Data section start

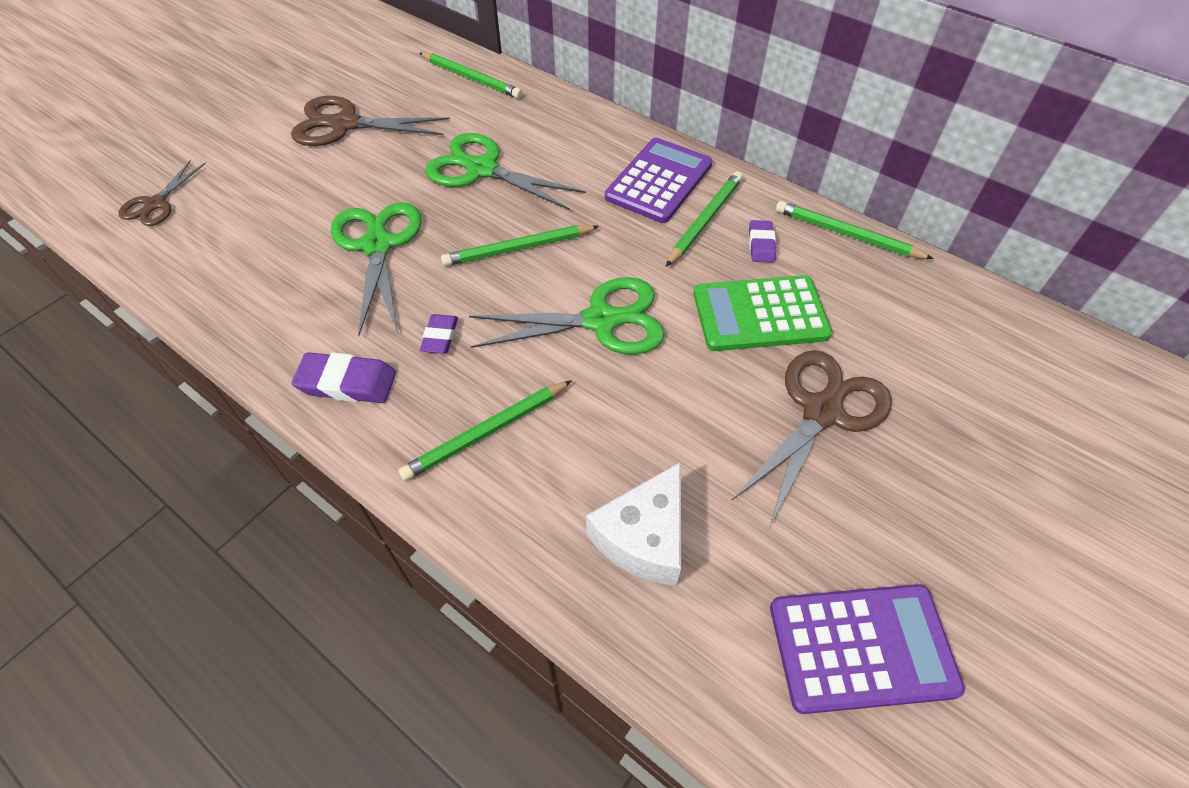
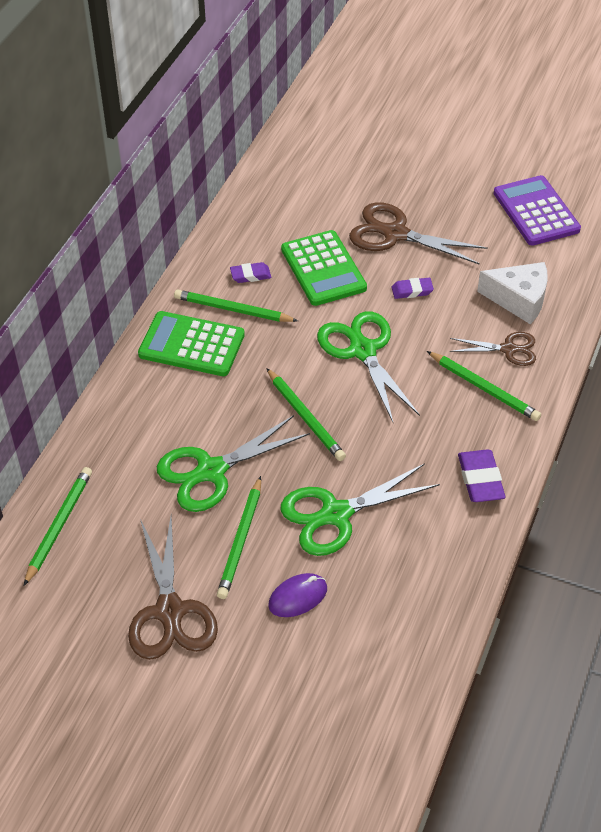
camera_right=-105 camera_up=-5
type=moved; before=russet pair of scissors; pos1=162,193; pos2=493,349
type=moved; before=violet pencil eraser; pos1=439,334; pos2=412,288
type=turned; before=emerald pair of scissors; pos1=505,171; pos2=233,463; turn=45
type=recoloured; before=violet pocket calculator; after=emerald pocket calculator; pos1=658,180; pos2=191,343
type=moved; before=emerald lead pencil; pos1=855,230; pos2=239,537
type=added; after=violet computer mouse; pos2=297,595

Data section end

Goal of the exercise:
All lines from the one containing "type=recoloured; before=violet pocket" through the last line of the data, both included, are to be retyped exactly, and no other line belongs in the answer.

Answer section:
type=recoloured; before=violet pocket calculator; after=emerald pocket calculator; pos1=658,180; pos2=191,343
type=moved; before=emerald lead pencil; pos1=855,230; pos2=239,537
type=added; after=violet computer mouse; pos2=297,595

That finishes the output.